**Instructions for the task**
Transcribe every text line in the data below verbatim, leaving out the pictures.

**Recorded data**

▬▬▬▬▬▬▬▬▬▬

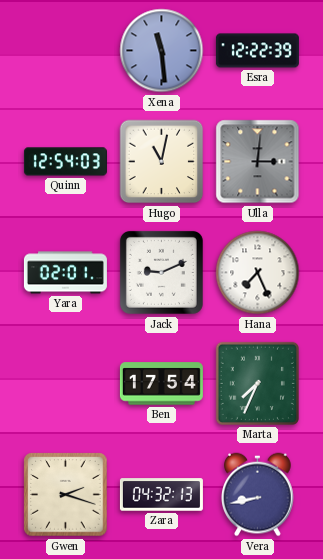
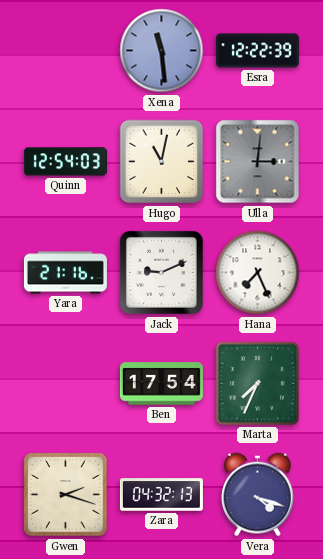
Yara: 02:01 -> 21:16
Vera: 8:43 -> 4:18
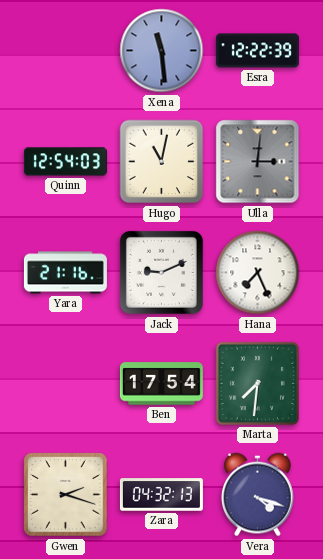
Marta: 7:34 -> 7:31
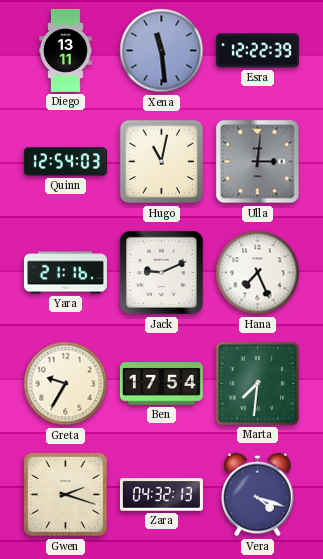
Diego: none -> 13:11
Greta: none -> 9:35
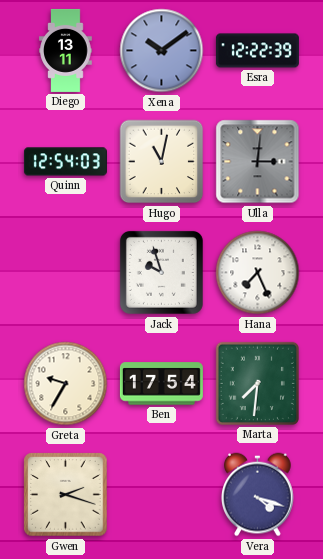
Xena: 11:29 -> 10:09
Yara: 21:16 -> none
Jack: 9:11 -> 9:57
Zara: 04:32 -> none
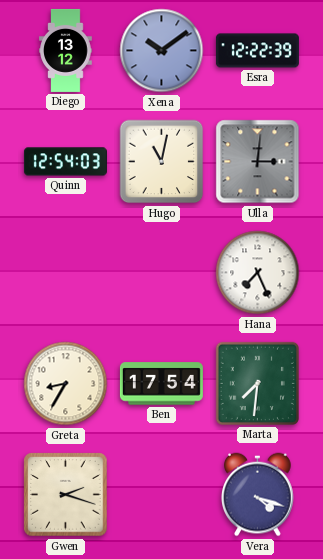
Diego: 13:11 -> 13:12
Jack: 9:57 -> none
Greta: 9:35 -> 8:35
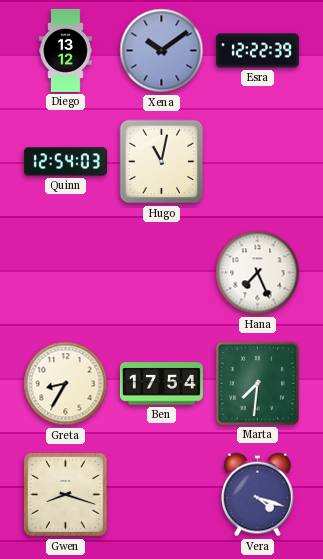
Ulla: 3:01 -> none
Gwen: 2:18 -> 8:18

▬▬▬▬▬▬▬▬▬▬

**Exercise result**
Yara: 02:01 -> 21:16
Vera: 8:43 -> 4:18
Marta: 7:34 -> 7:31
Diego: none -> 13:11
Greta: none -> 9:35
Xena: 11:29 -> 10:09
Yara: 21:16 -> none
Jack: 9:11 -> 9:57
Zara: 04:32 -> none
Diego: 13:11 -> 13:12
Jack: 9:57 -> none
Greta: 9:35 -> 8:35
Ulla: 3:01 -> none
Gwen: 2:18 -> 8:18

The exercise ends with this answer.